Across the records below, how many lines include the word "tape"? State only the number.

-*-

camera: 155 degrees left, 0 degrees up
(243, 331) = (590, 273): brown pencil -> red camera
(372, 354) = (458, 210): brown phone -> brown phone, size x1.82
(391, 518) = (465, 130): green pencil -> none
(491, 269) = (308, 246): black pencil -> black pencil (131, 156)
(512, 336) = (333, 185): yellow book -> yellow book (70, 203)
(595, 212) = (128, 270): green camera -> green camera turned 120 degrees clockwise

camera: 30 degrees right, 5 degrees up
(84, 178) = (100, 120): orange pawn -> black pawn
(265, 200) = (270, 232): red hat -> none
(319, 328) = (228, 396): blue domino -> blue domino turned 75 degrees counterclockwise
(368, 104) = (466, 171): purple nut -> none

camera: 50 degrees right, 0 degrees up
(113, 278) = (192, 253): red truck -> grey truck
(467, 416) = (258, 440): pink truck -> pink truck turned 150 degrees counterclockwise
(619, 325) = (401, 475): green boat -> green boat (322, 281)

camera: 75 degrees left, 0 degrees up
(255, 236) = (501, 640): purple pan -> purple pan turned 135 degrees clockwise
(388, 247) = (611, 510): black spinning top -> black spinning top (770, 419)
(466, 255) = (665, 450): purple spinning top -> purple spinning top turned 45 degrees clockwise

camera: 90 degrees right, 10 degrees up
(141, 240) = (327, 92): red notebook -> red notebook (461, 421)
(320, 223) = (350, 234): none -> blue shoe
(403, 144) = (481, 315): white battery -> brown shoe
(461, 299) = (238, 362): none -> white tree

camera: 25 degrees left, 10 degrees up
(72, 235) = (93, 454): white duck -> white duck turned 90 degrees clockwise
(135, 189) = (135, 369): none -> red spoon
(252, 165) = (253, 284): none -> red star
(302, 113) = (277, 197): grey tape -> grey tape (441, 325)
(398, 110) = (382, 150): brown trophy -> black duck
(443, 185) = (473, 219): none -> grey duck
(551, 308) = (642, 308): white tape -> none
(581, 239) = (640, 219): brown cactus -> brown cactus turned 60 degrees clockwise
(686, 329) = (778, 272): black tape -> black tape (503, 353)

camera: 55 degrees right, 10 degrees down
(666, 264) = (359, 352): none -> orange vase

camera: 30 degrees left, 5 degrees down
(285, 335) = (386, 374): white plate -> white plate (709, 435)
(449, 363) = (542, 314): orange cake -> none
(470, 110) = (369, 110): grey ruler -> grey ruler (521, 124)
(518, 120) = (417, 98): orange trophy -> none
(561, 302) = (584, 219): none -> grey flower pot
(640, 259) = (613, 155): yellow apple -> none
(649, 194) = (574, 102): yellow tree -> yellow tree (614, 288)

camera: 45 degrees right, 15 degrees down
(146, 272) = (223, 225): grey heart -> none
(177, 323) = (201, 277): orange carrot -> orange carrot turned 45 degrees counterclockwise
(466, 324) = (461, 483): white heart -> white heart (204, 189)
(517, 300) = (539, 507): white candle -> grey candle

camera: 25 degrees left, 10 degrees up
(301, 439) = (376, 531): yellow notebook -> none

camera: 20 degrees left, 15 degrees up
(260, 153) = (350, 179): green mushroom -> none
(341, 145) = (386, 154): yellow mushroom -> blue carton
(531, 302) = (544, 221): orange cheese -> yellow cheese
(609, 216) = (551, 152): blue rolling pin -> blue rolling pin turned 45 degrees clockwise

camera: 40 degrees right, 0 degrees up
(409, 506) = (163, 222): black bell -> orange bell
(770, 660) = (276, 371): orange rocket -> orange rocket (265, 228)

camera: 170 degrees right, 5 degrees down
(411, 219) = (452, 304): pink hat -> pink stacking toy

-*-

Answer to the exercise: 3